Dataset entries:

++++++

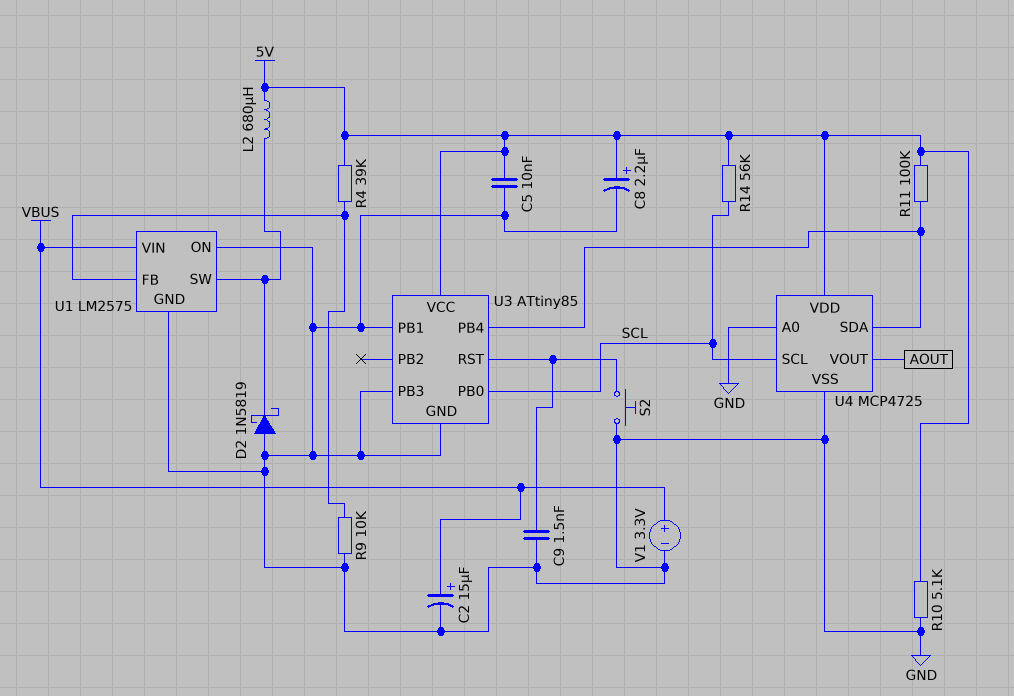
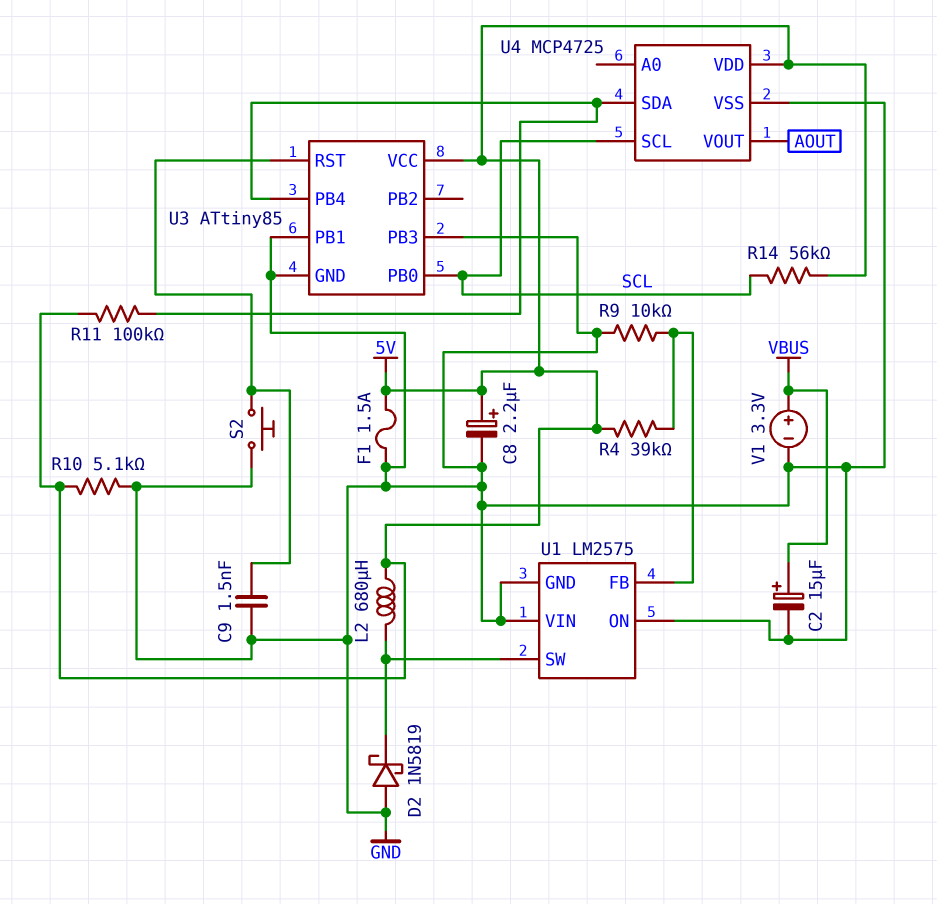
C5: 10nF (5V, GND) -> none
F1: none -> 1.5A (5V, GND)
U1 pin VIN: VBUS -> GND
U4 pin A0: GND -> none

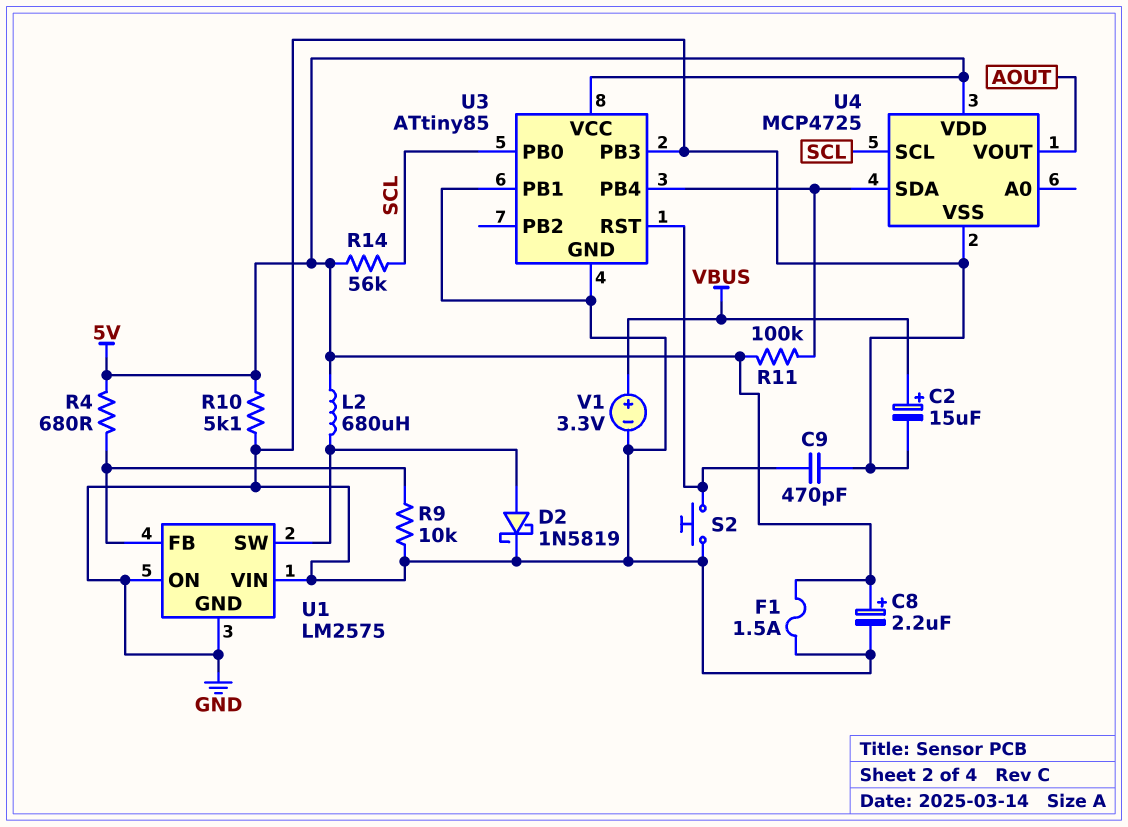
C9: 1.5nF (GND, U3/RST) -> 470pF (GND, U3/RST)
D2: schottky 1N5819 (A GND, K U1/SW) -> schottky 1N5819 (A U1/SW, K GND)
R4: 39k (5V, U1/FB) -> 680 (5V, U1/FB)

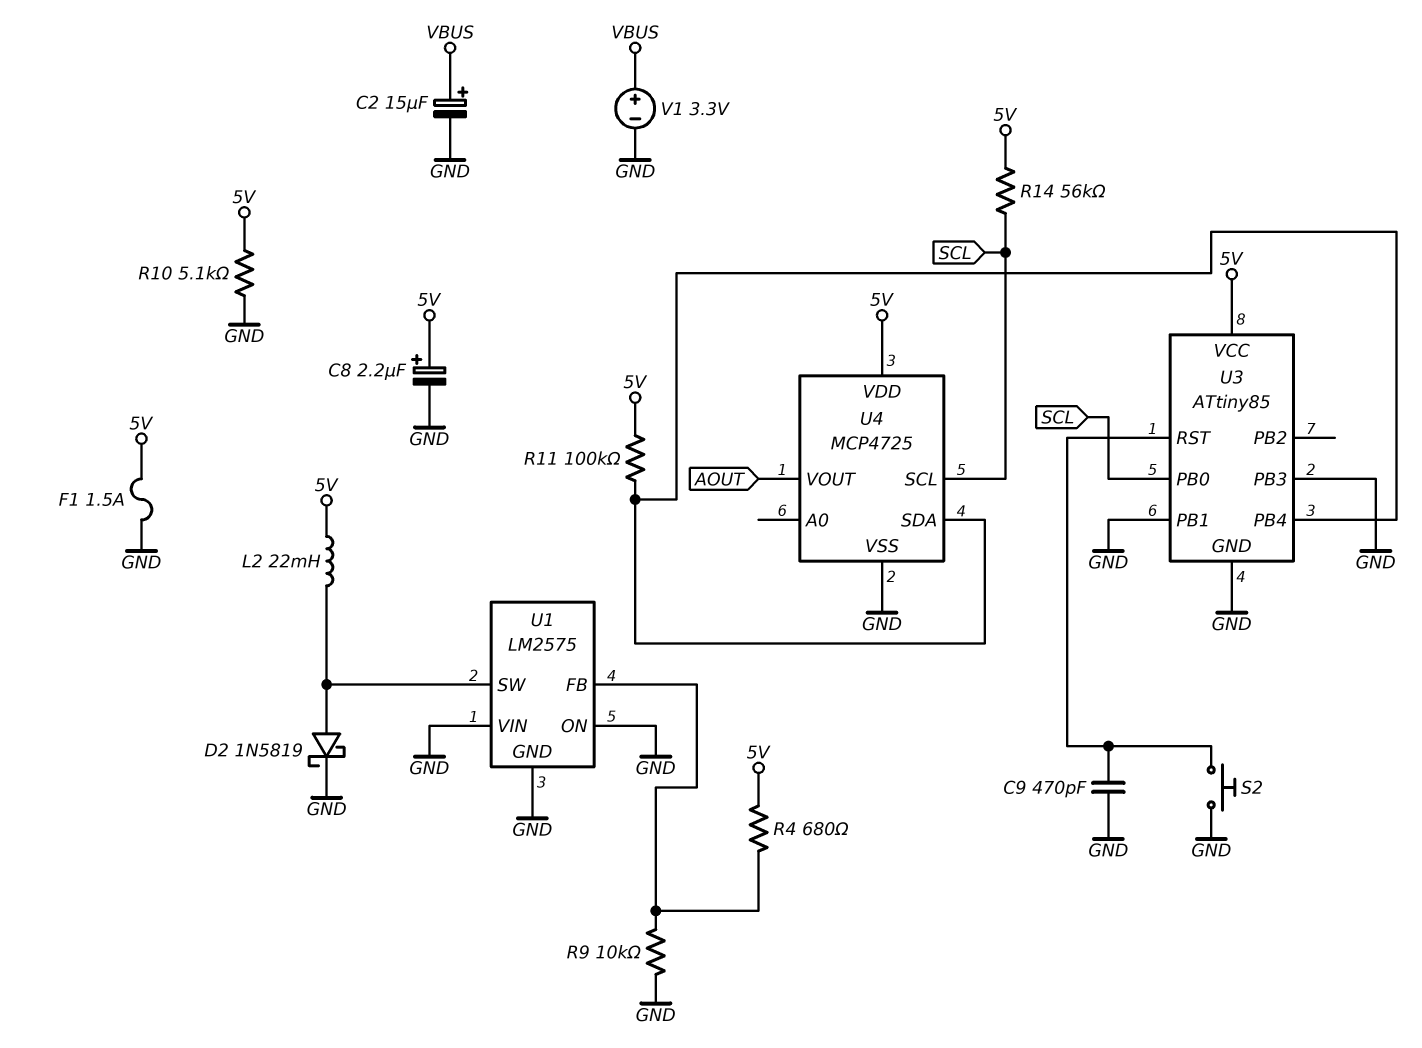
L2: 680uH (5V, U1/SW) -> 22mH (5V, U1/SW)

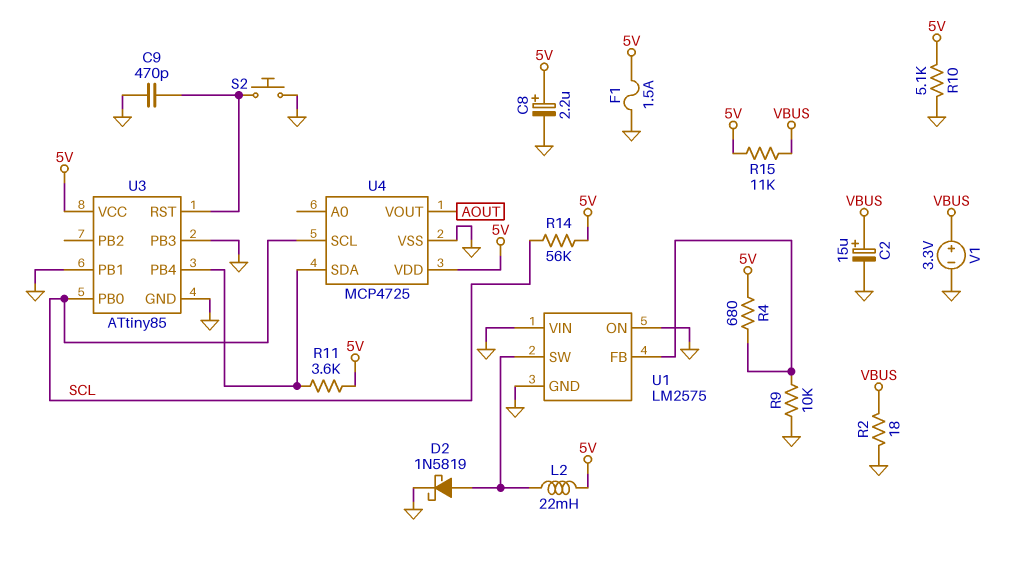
R2: none -> 18 (GND, VBUS)
R11: 100k (5V, U3/PB4) -> 3.6k (5V, U3/PB4)
R15: none -> 11k (5V, VBUS)

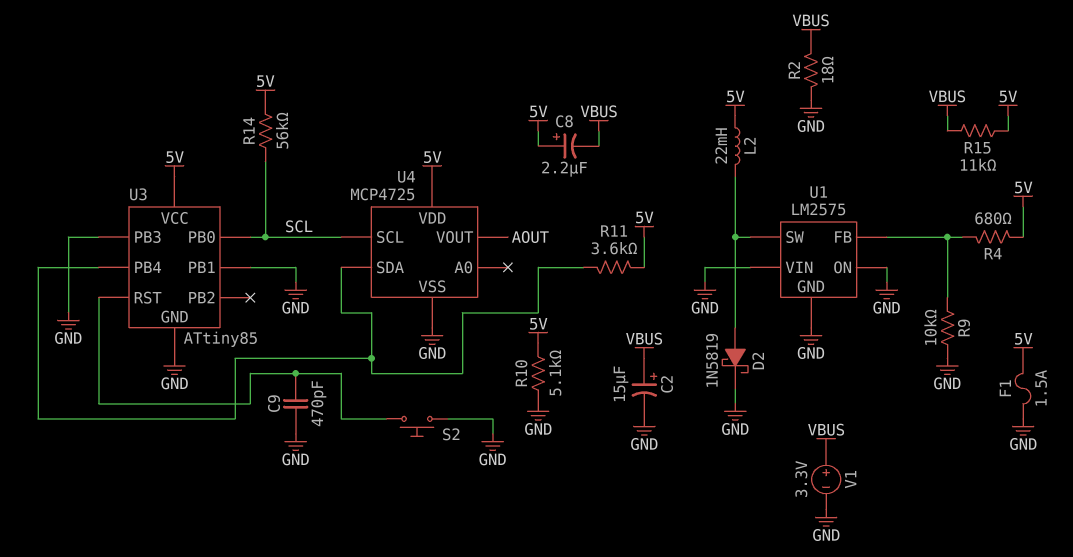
C8: 2.2uF (plus 5V, minus GND) -> 2.2uF (plus 5V, minus VBUS)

++++++

[Required action] Transcribe each entry precisely as given, leaving the pictures out.

[Answer for this exercise]
C5: 10nF (5V, GND) -> none
F1: none -> 1.5A (5V, GND)
U1 pin VIN: VBUS -> GND
U4 pin A0: GND -> none

C9: 1.5nF (GND, U3/RST) -> 470pF (GND, U3/RST)
D2: schottky 1N5819 (A GND, K U1/SW) -> schottky 1N5819 (A U1/SW, K GND)
R4: 39k (5V, U1/FB) -> 680 (5V, U1/FB)

L2: 680uH (5V, U1/SW) -> 22mH (5V, U1/SW)

R2: none -> 18 (GND, VBUS)
R11: 100k (5V, U3/PB4) -> 3.6k (5V, U3/PB4)
R15: none -> 11k (5V, VBUS)

C8: 2.2uF (plus 5V, minus GND) -> 2.2uF (plus 5V, minus VBUS)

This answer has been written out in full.